Object change listings:

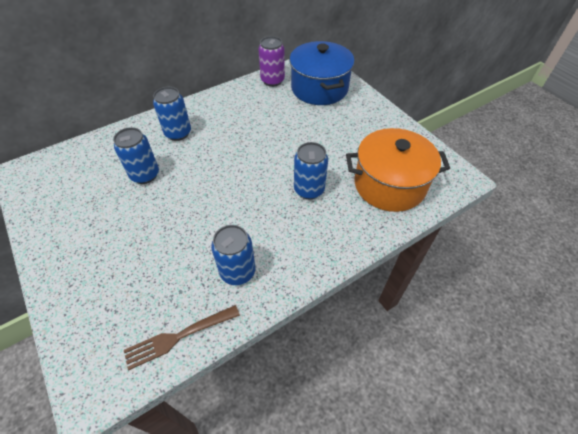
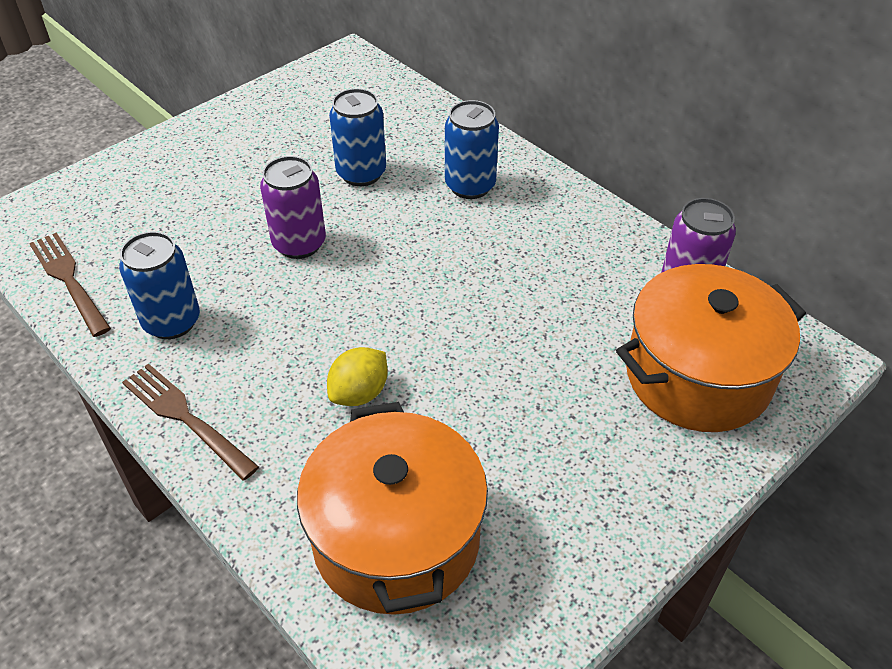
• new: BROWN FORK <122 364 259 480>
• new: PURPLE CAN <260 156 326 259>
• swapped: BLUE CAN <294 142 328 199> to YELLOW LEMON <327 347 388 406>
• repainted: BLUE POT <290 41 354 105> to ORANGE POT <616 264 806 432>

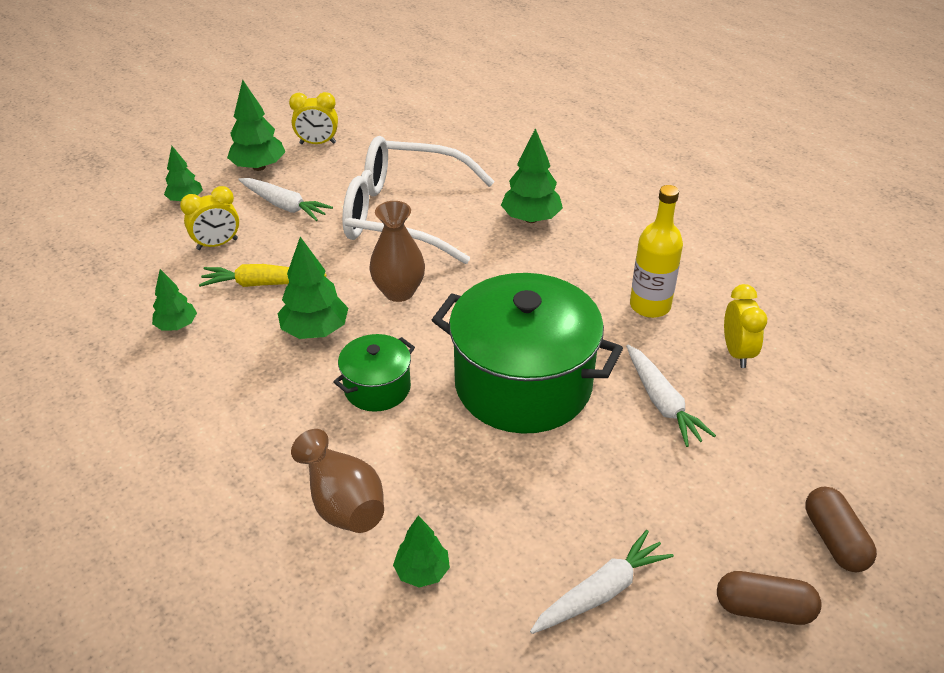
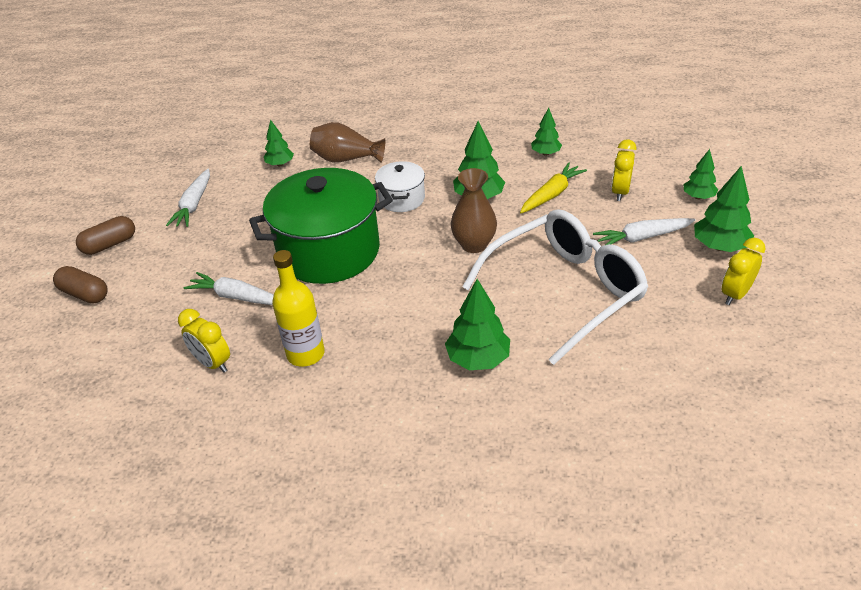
• repainted: GREEN POT <333 334 415 412> to WHITE POT <375 161 425 212>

WORK ITEM:
Leaving the images out, print the records above exactly.

EXERCISE SOLUTION:
• new: BROWN FORK <122 364 259 480>
• new: PURPLE CAN <260 156 326 259>
• swapped: BLUE CAN <294 142 328 199> to YELLOW LEMON <327 347 388 406>
• repainted: BLUE POT <290 41 354 105> to ORANGE POT <616 264 806 432>

• repainted: GREEN POT <333 334 415 412> to WHITE POT <375 161 425 212>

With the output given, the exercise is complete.